# DATASET EXTRACT:
┄┄┄┄┄┄┄┄┄┄┄┄┄┄┄┄┄┄┄┄
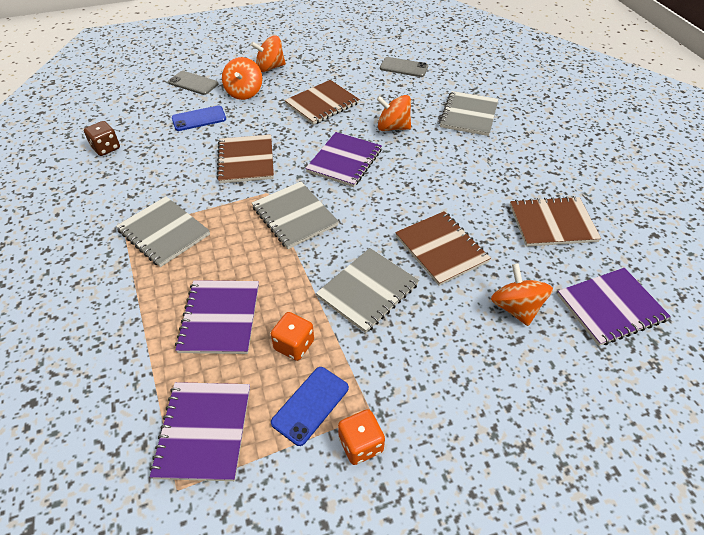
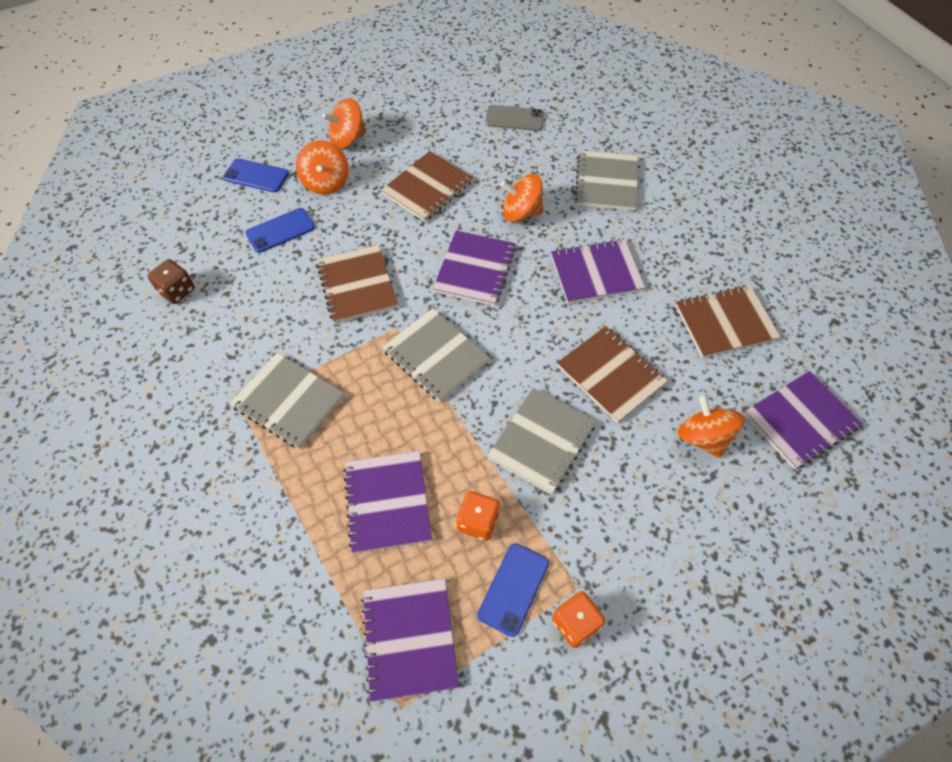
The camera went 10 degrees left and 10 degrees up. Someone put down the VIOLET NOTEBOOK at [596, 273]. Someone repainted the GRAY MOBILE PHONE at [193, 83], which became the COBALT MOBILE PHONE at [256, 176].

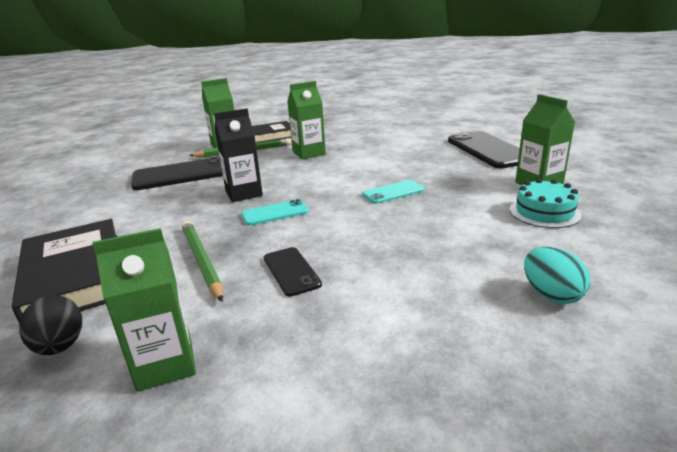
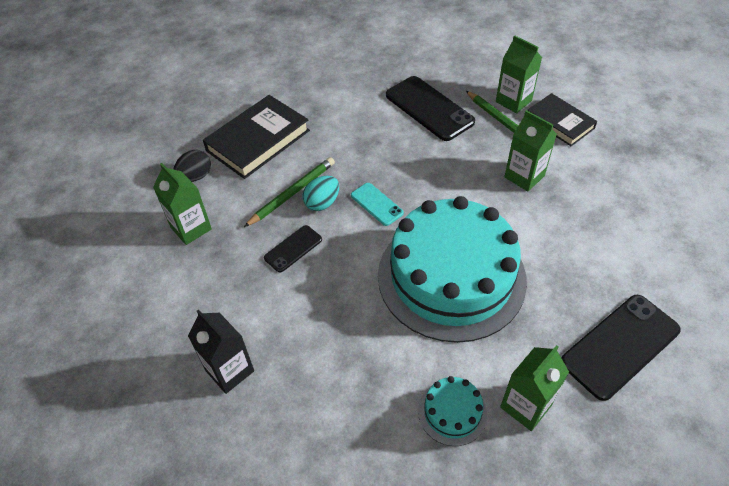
The camera went 70 degrees right and 25 degrees up. Someone carried the JET-BLACK CARTON from [244, 193] to [229, 370]. Someone carried the TEAL EGG from [551, 295] to [322, 203]. Someone swapped the TEAL MOBILE PHONE at [393, 192] for the TEAL CAKE at [451, 276].

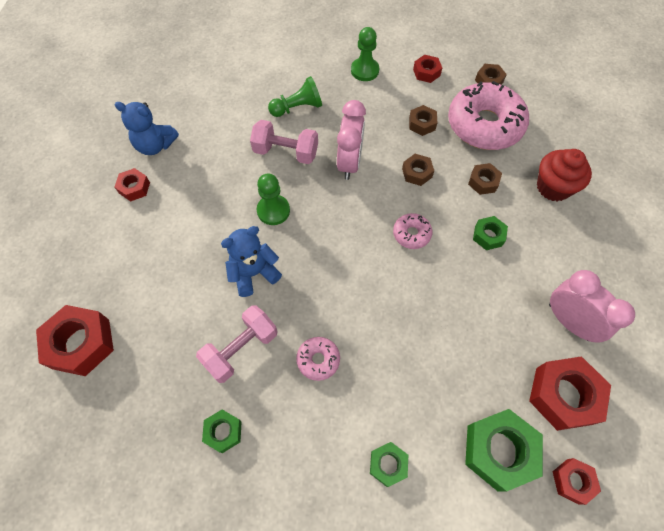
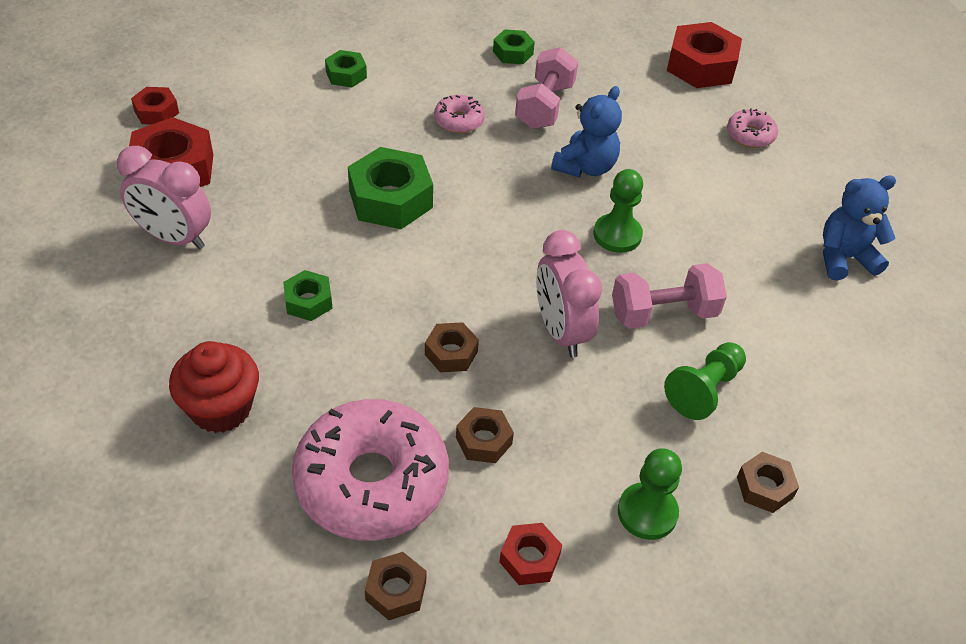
The camera went 150 degrees right and 15 degrees down. Someone took away the CRIMSON HEX NUT at [134, 188]. Someone carried the ROSE-PINK GLAZED DONUT from [411, 234] to [750, 135]. Someone carried the EMERALD HEX NUT from [499, 450] to [390, 199]. Someone carried the DARK BROWN HEX NUT from [483, 182] to [764, 487].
┄┄┄┄┄┄┄┄┄┄┄┄┄┄┄┄┄┄┄┄
# REQUIRED ACTION:
Word for word, restate the material above; do not carry over the pictures.

# THE COMPLETED TASK:
The camera went 10 degrees left and 10 degrees up. Someone put down the VIOLET NOTEBOOK at [596, 273]. Someone repainted the GRAY MOBILE PHONE at [193, 83], which became the COBALT MOBILE PHONE at [256, 176].

The camera went 70 degrees right and 25 degrees up. Someone carried the JET-BLACK CARTON from [244, 193] to [229, 370]. Someone carried the TEAL EGG from [551, 295] to [322, 203]. Someone swapped the TEAL MOBILE PHONE at [393, 192] for the TEAL CAKE at [451, 276].

The camera went 150 degrees right and 15 degrees down. Someone took away the CRIMSON HEX NUT at [134, 188]. Someone carried the ROSE-PINK GLAZED DONUT from [411, 234] to [750, 135]. Someone carried the EMERALD HEX NUT from [499, 450] to [390, 199]. Someone carried the DARK BROWN HEX NUT from [483, 182] to [764, 487].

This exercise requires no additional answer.